• Task details:
Transcribe the following lines verbatim, leaving out the pictures.

• Input material:
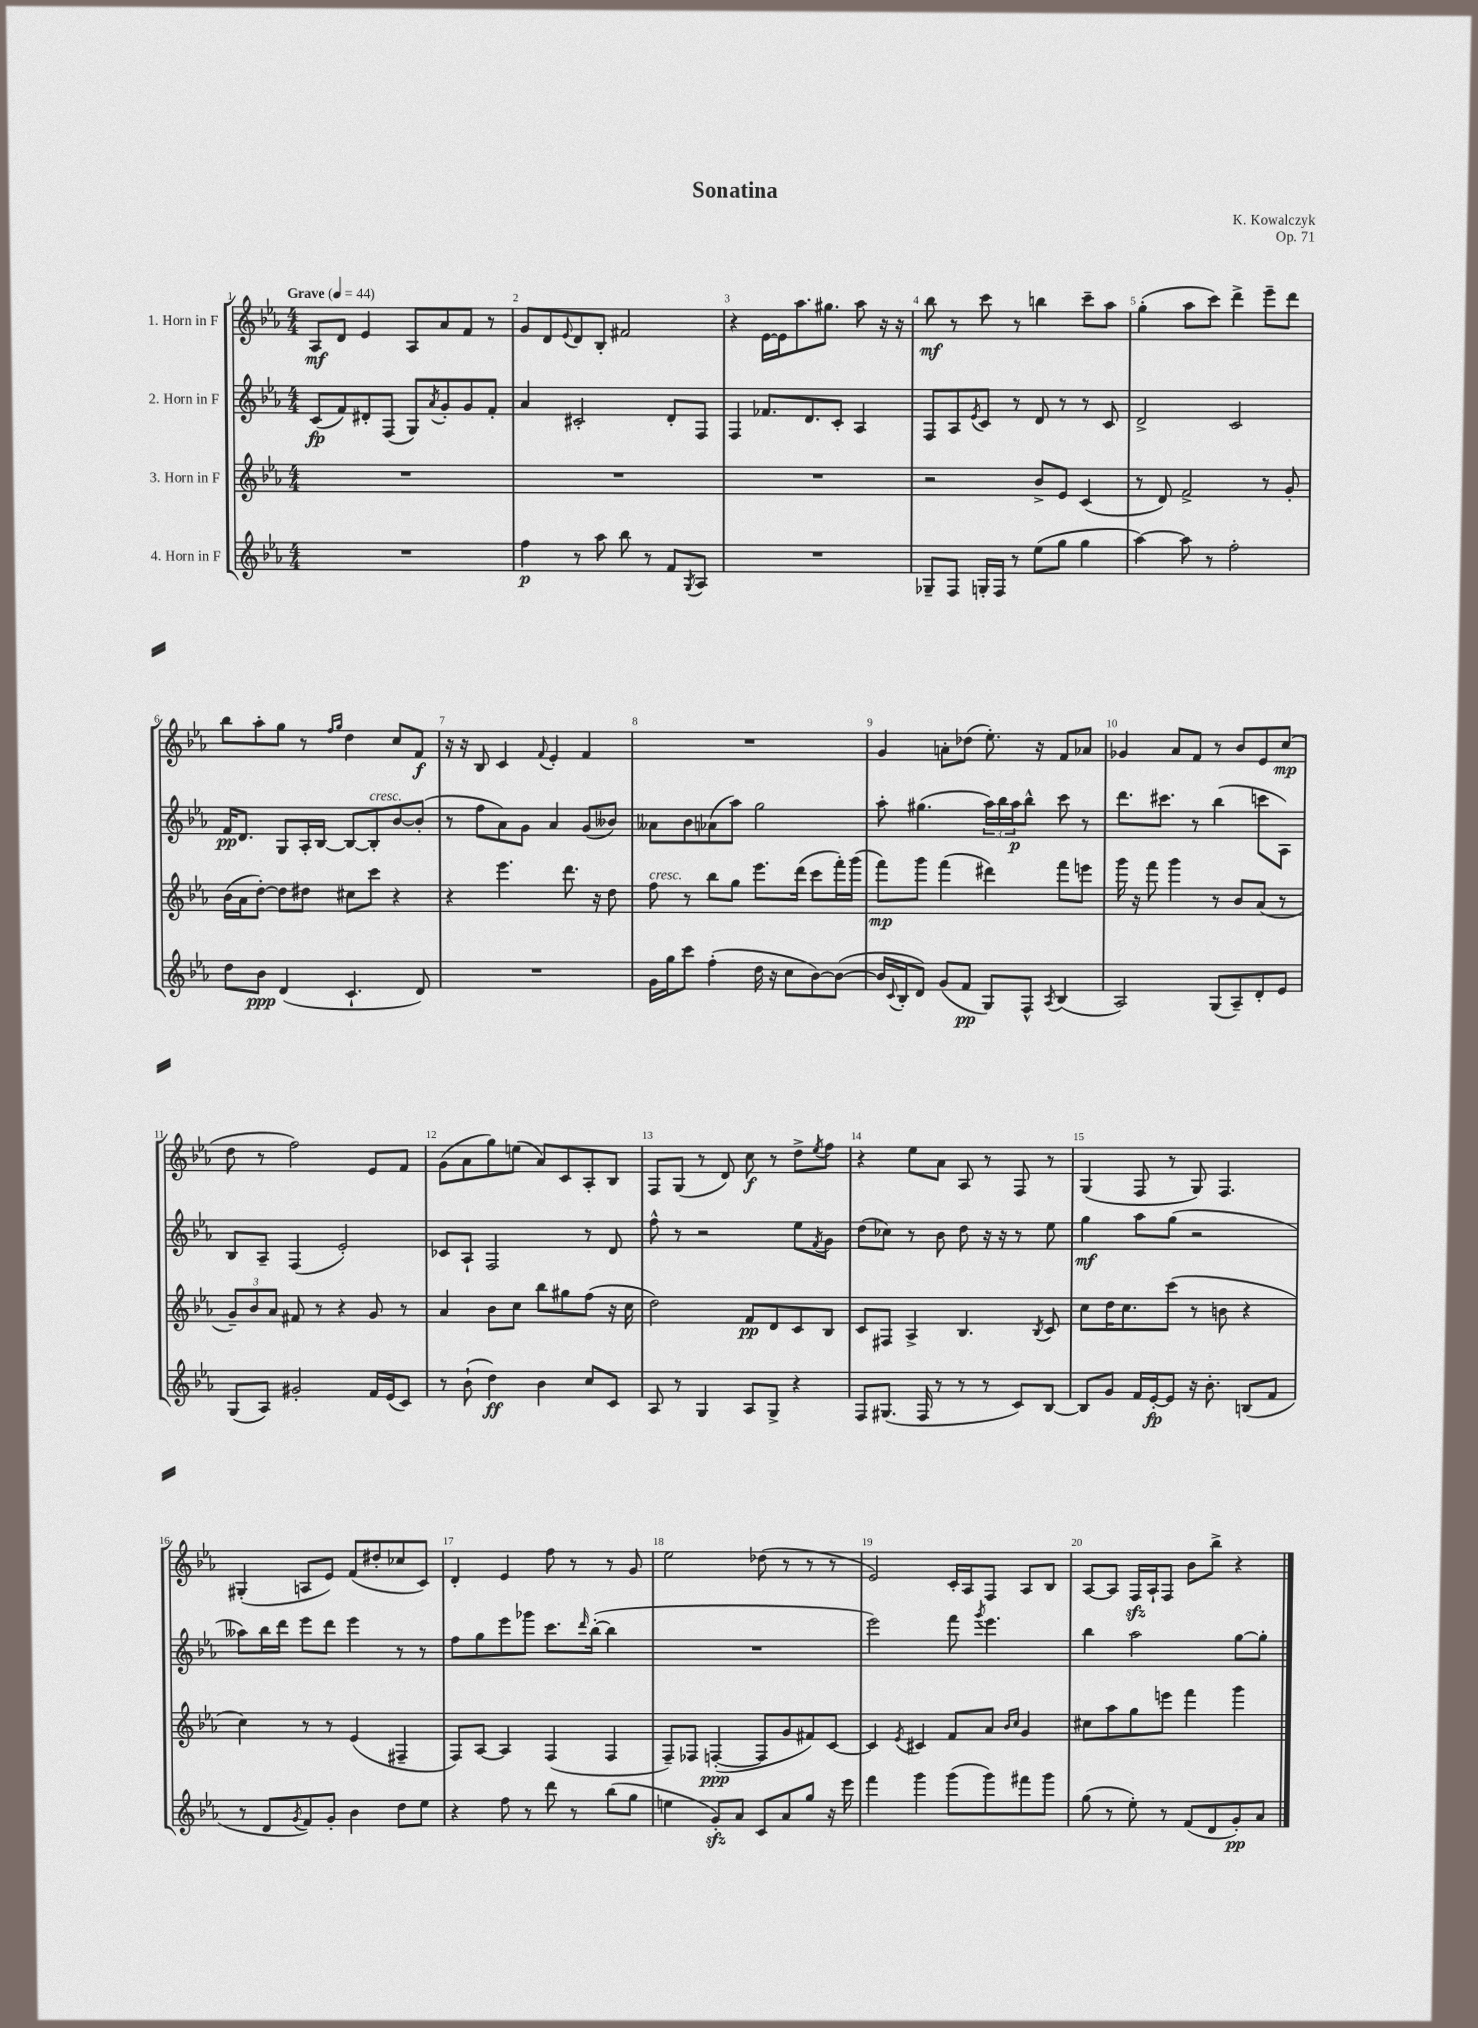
\header { title = "Sonatina" composer = "K. Kowalczyk" opus = "Op. 71" }
<<
\new StaffGroup <<
\new Staff = "s0" \with { instrumentName = "1. Horn in F" } {
    \clef treble \key ees \major \numericTimeSignature \time 4/4 \tempo "Grave" 4 = 44
    aes8\mf d'8 ees'4 aes8 aes'8 f'8 r8 |
    g'8 d'8 \appoggiatura { ees'8 } d'8 bes8-. fis'2 |
    r4 ees'16~ ees'16 aes''8. gis''8. aes''8 r16 r16 |
    bes''8\mf r8 c'''8 r8 b''4 c'''8-- aes''8 |
    g''4-.( aes''8 c'''8) d'''4-> ees'''8-- d'''8 |
    bes''8 aes''8-. g''8 r8 \grace { f''16 g''16 } d''4 c''8 f'8\f |
    r16 r16 bes8 c'4 \appoggiatura { f'8 } ees'4-. f'4 |
    R1 |
    g'4 a'8-. des''8( ees''8.-.) r16 f'8 aes'8 |
    ges'4 aes'8 f'8 r8 bes'8 ees'8 c''8\mp( |
    d''8 r8 f''2) ees'8 f'8 |
    g'8( aes'8 g''8) e''8( aes'8) c'8 aes8-. bes8 |
    f8 g8( r8 d'8) c''8\f r8 d''8-> \acciaccatura { ees''8 } f''8 |
    r4 ees''8 aes'8 aes8 r8 f8 r8 |
    g4( f8 r8 g8) f4. |
    gis4-.( a8 ees'8) f'8( dis''8-. ces''8 c'8) |
    d'4-. ees'4 f''8 r8 r8 g'8 |
    ees''2 des''8( r8 r8 r8 |
    ees'2) c'16-. aes16 f8 aes8 bes8 |
    aes8~ aes8 f16\sfz aes16-! f8 bes'8 bes''8-> r4 \bar "|." |
}
\new Staff = "s1" \with { instrumentName = "2. Horn in F" } {
    \clef treble \key ees \major \numericTimeSignature \time 4/4
    c'8\fp( f'8) dis'8-. f8( g8) \acciaccatura { aes'8 } g'8-. g'8 f'8-. |
    aes'4 cis'2-. d'8-. f8 |
    f4 fes'8. d'8. c'8-. aes4 |
    f8 aes8 \acciaccatura { ees'8 } c'8 r8 d'8 r8 r8 c'8 |
    d'2-> c'2 |
    f'16\pp d'8. g8 aes16-. bes16~ bes8~ bes8-.^\markup { \italic "cresc." } bes'8~ bes'8-.( |
    r8 f''8 aes'8) g'8 aes'4 g'8( beses'8) |
    aeses'8 bes'8 aes'8( aes''8) g''2 |
    aes''8-. gis''4.( \tuplet 3/2 { aes''16) bes''16 aes''16\p } bes''8-^ c'''8 r8 |
    d'''8. cis'''8. r8 bes''4( c'''8 aes8) |
    bes8 aes8-- f4( ees'2-.) |
    ces'8 aes8-! f2 r8 d'8 |
    f''8-^ r8 r2 ees''8 \acciaccatura { f'8 } g'8 |
    d''8( ces''8) r8 bes'8 d''8 r16 r16 r8 ees''8 |
    g''4\mf aes''8 g''8( r2 |
    aeses''8) bes''16 d'''16 ees'''8 d'''8 ees'''4 r8 r8 |
    f''8 g''8 ees'''8 ges'''8 c'''8. \grace { d'''16 } bes''16~-.( bes''4 |
    R1 |
    ees'''2) f'''8 \acciaccatura { g'''8 } ees'''4. |
    bes''4 aes''2 g''8~ g''8-. \bar "|." |
}
\new Staff = "s2" \with { instrumentName = "3. Horn in F" } {
    \clef treble \key ees \major \numericTimeSignature \time 4/4
    R1 |
    R1 |
    R1 |
    r2 bes'8-> ees'8 c'4( |
    r8 d'8) f'2-> r8 g'8-. |
    bes'16( aes'16 d''8~-.) d''8 dis''8 cis''8 c'''8 r4 |
    r4 ees'''4. d'''8. r16 d''8 |
    f''8^\markup { \italic "cresc." } r8 bes''8 g''8 ees'''8. d'''16( c'''8 f'''16-.) g'''16( |
    f'''8\mp) g'''8 f'''4( dis'''4) f'''8 e'''8 |
    g'''16 r16 f'''8 g'''4 r8 bes'8 aes'8( r8 |
    \tuplet 3/2 { g'8--) bes'8 aes'8 } fis'8 r8 r4 g'8 r8 |
    aes'4 bes'8 c''8 bes''8 gis''8 f''8( r16 c''16 |
    d''2) f'8\pp d'8 c'8 bes8 |
    c'8 fis8 aes4-> bes4. \acciaccatura { bes8 } c'8 |
    c''8 d''16 c''8. c'''8( r8 b'8 r4 |
    c''4) r8 r8 ees'4( fis4-- |
    f8) aes8~ aes4 f4( f4 |
    f8--) fes8 f4~-.\ppp( f8 g'8 fis'8) c'8~ |
    c'4 \acciaccatura { ees'8 } cis'4 f'8 aes'8 \grace { bes'16 c''16 } g'4 |
    cis''8 aes''8 g''8 e'''8 f'''4 g'''4 \bar "|." |
}
\new Staff = "s3" \with { instrumentName = "4. Horn in F" } {
    \clef treble \key ees \major \numericTimeSignature \time 4/4
    R1 |
    f''4\p r8 aes''8 bes''8 r8 f'8 \acciaccatura { g8 } aes8 |
    R1 |
    ges8-- f8 g16-. f16 r8 ees''8( g''8 g''4 |
    aes''4~) aes''8 r8 f''2-. |
    d''8 bes'8\ppp d'4( c'4.-! d'8) |
    R1 |
    g'16 g''16 c'''8 f''4-.( d''16 r16 c''8 bes'8~) bes'8~( |
    bes'16 \appoggiatura { c'8 } bes16-. d'8) g'8( f'8\pp g8) f8-^ \acciaccatura { aes8 } bes4( |
    aes2) g8( aes8--) d'8-. ees'8 |
    g8( aes8) gis'2-. f'16 ees'16( c'8) |
    r8 bes'8-!( d''4\ff) bes'4 c''8 c'8 |
    aes8 r8 g4 aes8 g8-> r4 |
    f8 gis8.( f16 r8 r8 r8 c'8) bes8~ |
    bes8 g'8 f'16 ees'16~-.\fp ees'8 r16 bes'8.-. b8( f'8 |
    r8 d'8 \acciaccatura { g'8 } f'8) g'8-. bes'4 d''8 ees''8 |
    r4 f''8 r8 d'''8 r8 bes''8( g''8 |
    e''4 g'8-.\sfz) aes'8 c'8 aes'8 g''8 r16 ees'''16 |
    f'''4 g'''4 g'''8( g'''8) fis'''8 g'''8 |
    g''8( r8 ees''8-.) r8 f'8( d'8 g'8-.\pp) aes'8 \bar "|." |
}
>>
>>
\layout { \context { \Score \override BarNumber.break-visibility = ##(#f #t #t) barNumberVisibility = #all-bar-numbers-visible } }
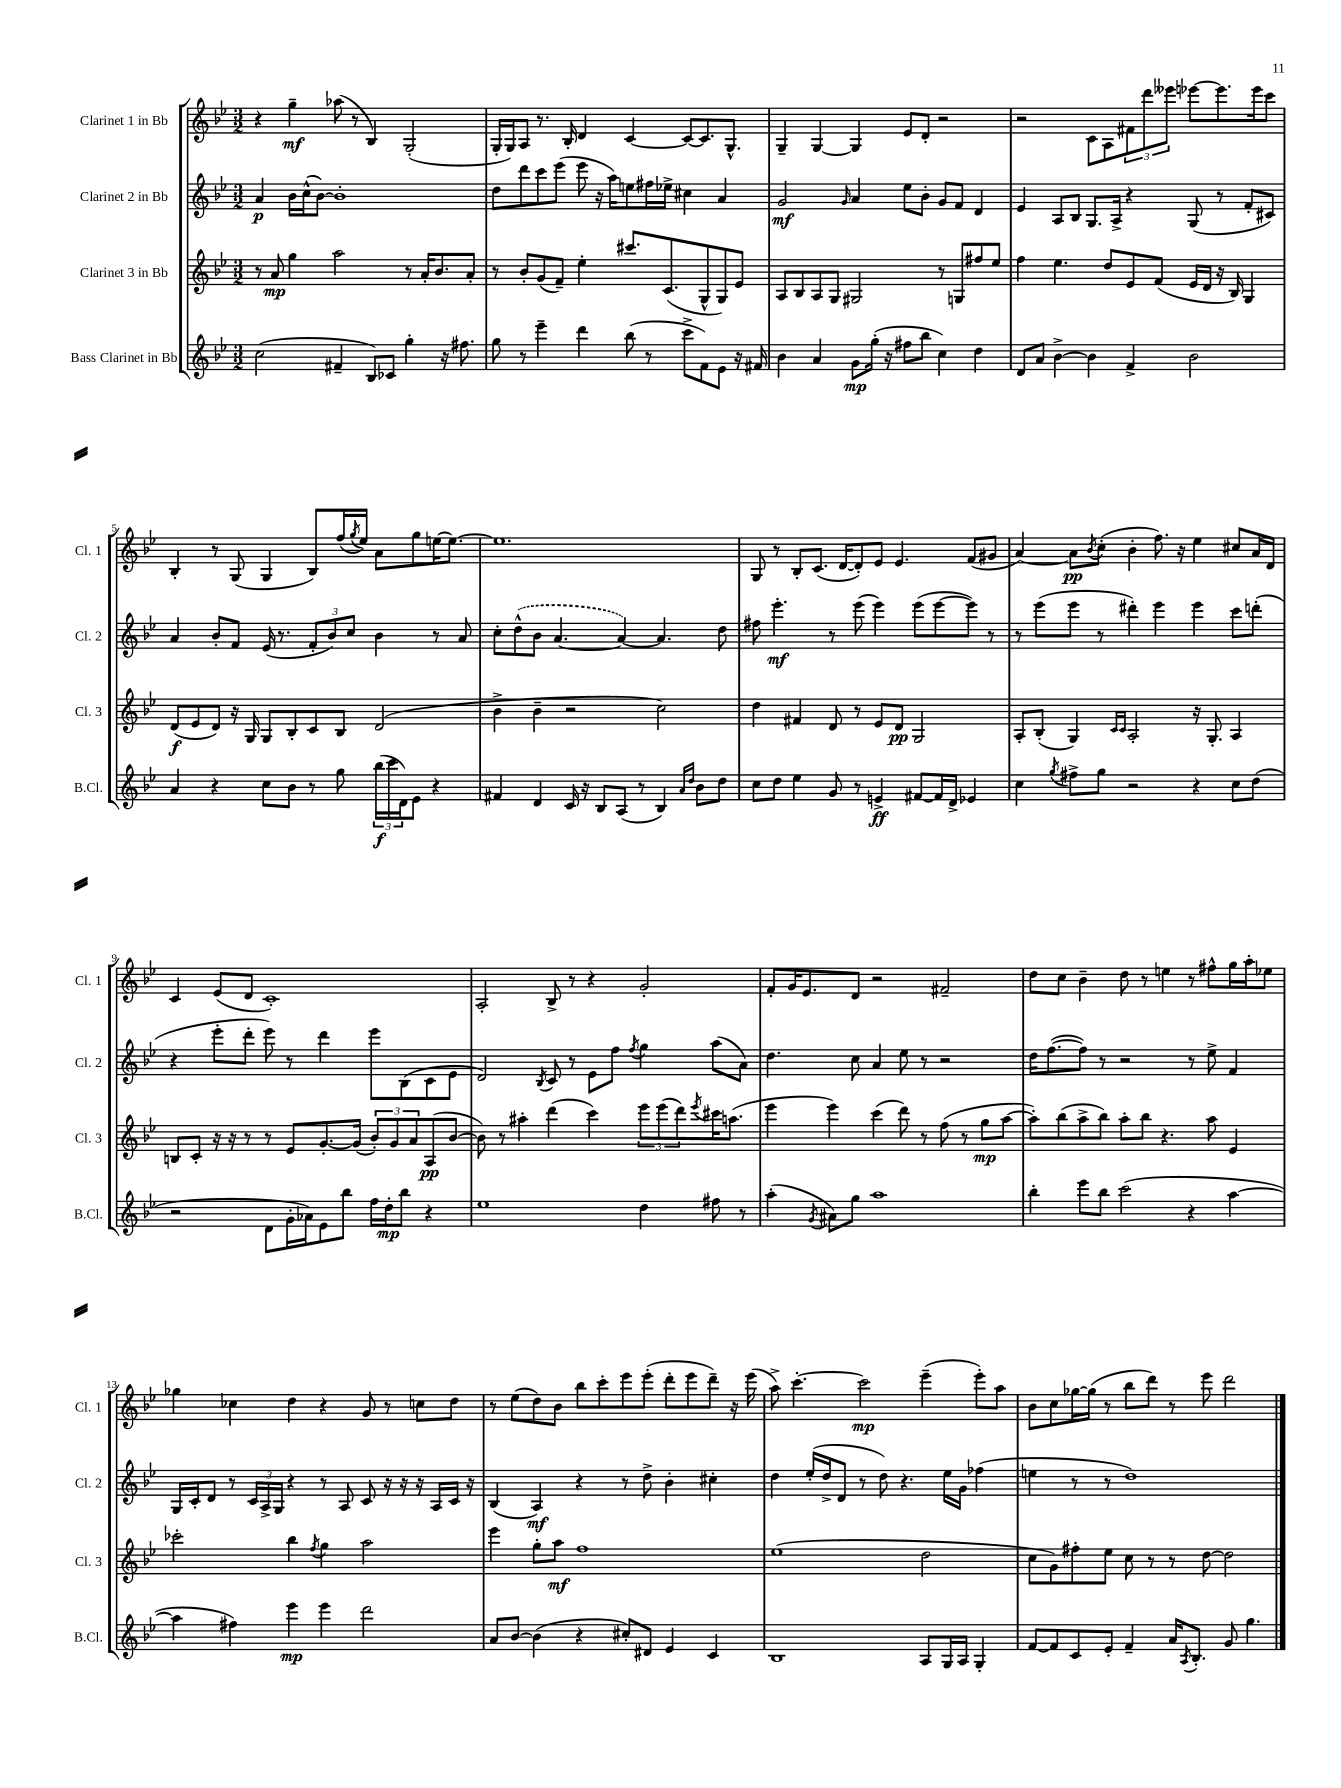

• Full response:
\header { title = "Sonatina" composer = "K. Kowalczyk" opus = "Op. 71" }
<<
\new StaffGroup <<
\new Staff = "s0" \with { instrumentName = "1. Horn in F" } {
    \clef treble \key ees \major \numericTimeSignature \time 4/4 \tempo "Grave" 4 = 44
    aes8\mf d'8 ees'4 aes8 aes'8 f'8 r8 |
    g'8 d'8 \appoggiatura { ees'8 } d'8 bes8-. fis'2 |
    r4 ees'16~ ees'16 aes''8. gis''8. aes''8 r16 r16 |
    bes''8\mf r8 c'''8 r8 b''4 c'''8-- aes''8 |
    g''4-.( aes''8 c'''8) d'''4-> ees'''8-- d'''8 |
    bes''8 aes''8-. g''8 r8 \grace { f''16 g''16 } d''4 c''8 f'8\f |
    r16 r16 bes8 c'4 \appoggiatura { f'8 } ees'4-. f'4 |
    R1 |
    g'4 a'8-. des''8( ees''8.-.) r16 f'8 aes'8 |
    ges'4 aes'8 f'8 r8 bes'8 ees'8 c''8\mp( |
    d''8 r8 f''2) ees'8 f'8 |
    g'8( aes'8 g''8) e''8( aes'8) c'8 aes8-. bes8 |
    f8 g8( r8 d'8) c''8\f r8 d''8-> \acciaccatura { ees''8 } f''8 |
    r4 ees''8 aes'8 aes8 r8 f8 r8 |
    g4( f8 r8 g8) f4. |
    gis4-.( a8 ees'8) f'8( dis''8-. ces''8 c'8) |
    d'4-. ees'4 f''8 r8 r8 g'8 |
    ees''2 des''8( r8 r8 r8 |
    ees'2) c'16-. aes16 f8 aes8 bes8 |
    aes8~ aes8 f16\sfz aes16-! f8 bes'8 bes''8-> r4 \bar "|." |
}
\new Staff = "s1" \with { instrumentName = "2. Horn in F" } {
    \clef treble \key ees \major \numericTimeSignature \time 4/4
    c'8\fp( f'8) dis'8-. f8( g8) \acciaccatura { aes'8 } g'8-. g'8 f'8-. |
    aes'4 cis'2-. d'8-. f8 |
    f4 fes'8. d'8. c'8-. aes4 |
    f8 aes8 \acciaccatura { ees'8 } c'8 r8 d'8 r8 r8 c'8 |
    d'2-> c'2 |
    f'16\pp d'8. g8 aes16-. bes16~ bes8~ bes8-.^\markup { \italic "cresc." } bes'8~ bes'8-.( |
    r8 f''8 aes'8) g'8 aes'4 g'8( beses'8) |
    aeses'8 bes'8 aes'8( aes''8) g''2 |
    aes''8-. gis''4.( \tuplet 3/2 { aes''16) bes''16 aes''16\p } bes''8-^ c'''8 r8 |
    d'''8. cis'''8. r8 bes''4( c'''8 aes8) |
    bes8 aes8-- f4( ees'2-.) |
    ces'8 aes8-! f2 r8 d'8 |
    f''8-^ r8 r2 ees''8 \acciaccatura { f'8 } g'8 |
    d''8( ces''8) r8 bes'8 d''8 r16 r16 r8 ees''8 |
    g''4\mf aes''8 g''8( r2 |
    aeses''8) bes''16 d'''16 ees'''8 d'''8 ees'''4 r8 r8 |
    f''8 g''8 ees'''8 ges'''8 c'''8. \grace { d'''16 } bes''16~-.( bes''4 |
    R1 |
    ees'''2) f'''8 \acciaccatura { g'''8 } ees'''4. |
    bes''4 aes''2 g''8~ g''8-. \bar "|." |
}
\new Staff = "s2" \with { instrumentName = "3. Horn in F" } {
    \clef treble \key ees \major \numericTimeSignature \time 4/4
    R1 |
    R1 |
    R1 |
    r2 bes'8-> ees'8 c'4( |
    r8 d'8) f'2-> r8 g'8-. |
    bes'16( aes'16 d''8~-.) d''8 dis''8 cis''8 c'''8 r4 |
    r4 ees'''4. d'''8. r16 d''8 |
    f''8^\markup { \italic "cresc." } r8 bes''8 g''8 ees'''8. d'''16( c'''8 f'''16-.) g'''16( |
    f'''8\mp) g'''8 f'''4( dis'''4) f'''8 e'''8 |
    g'''16 r16 f'''8 g'''4 r8 bes'8 aes'8( r8 |
    \tuplet 3/2 { g'8--) bes'8 aes'8 } fis'8 r8 r4 g'8 r8 |
    aes'4 bes'8 c''8 bes''8 gis''8 f''8( r16 c''16 |
    d''2) f'8\pp d'8 c'8 bes8 |
    c'8 fis8 aes4-> bes4. \acciaccatura { bes8 } c'8 |
    c''8 d''16 c''8. c'''8( r8 b'8 r4 |
    c''4) r8 r8 ees'4( fis4-- |
    f8) aes8~ aes4 f4( f4 |
    f8--) fes8 f4~-.\ppp( f8 g'8 fis'8) c'8~ |
    c'4 \acciaccatura { ees'8 } cis'4 f'8 aes'8 \grace { bes'16 c''16 } g'4 |
    cis''8 aes''8 g''8 e'''8 f'''4 g'''4 \bar "|." |
}
\new Staff = "s3" \with { instrumentName = "4. Horn in F" } {
    \clef treble \key ees \major \numericTimeSignature \time 4/4
    R1 |
    f''4\p r8 aes''8 bes''8 r8 f'8 \acciaccatura { g8 } aes8 |
    R1 |
    ges8-- f8 g16-. f16 r8 ees''8( g''8 g''4 |
    aes''4~) aes''8 r8 f''2-. |
    d''8 bes'8\ppp d'4( c'4.-! d'8) |
    R1 |
    g'16 g''16 c'''8 f''4-.( d''16 r16 c''8 bes'8~) bes'8~( |
    bes'16 \appoggiatura { c'8 } bes16-. d'8) g'8( f'8\pp g8) f8-^ \acciaccatura { aes8 } bes4( |
    aes2) g8( aes8--) d'8-. ees'8 |
    g8( aes8) gis'2-. f'16 ees'16( c'8) |
    r8 bes'8-!( d''4\ff) bes'4 c''8 c'8 |
    aes8 r8 g4 aes8 g8-> r4 |
    f8 gis8.( f16 r8 r8 r8 c'8) bes8~ |
    bes8 g'8 f'16 ees'16~-.\fp ees'8 r16 bes'8.-. b8( f'8 |
    r8 d'8 \acciaccatura { g'8 } f'8) g'8-. bes'4 d''8 ees''8 |
    r4 f''8 r8 d'''8 r8 bes''8( g''8 |
    e''4 g'8-.\sfz) aes'8 c'8 aes'8 g''8 r16 ees'''16 |
    f'''4 g'''4 g'''8( g'''8) fis'''8 g'''8 |
    g''8( r8 ees''8-.) r8 f'8( d'8 g'8-.\pp) aes'8 \bar "|." |
}
>>
>>
\layout { \context { \Score \override BarNumber.break-visibility = ##(#f #t #t) barNumberVisibility = #all-bar-numbers-visible } }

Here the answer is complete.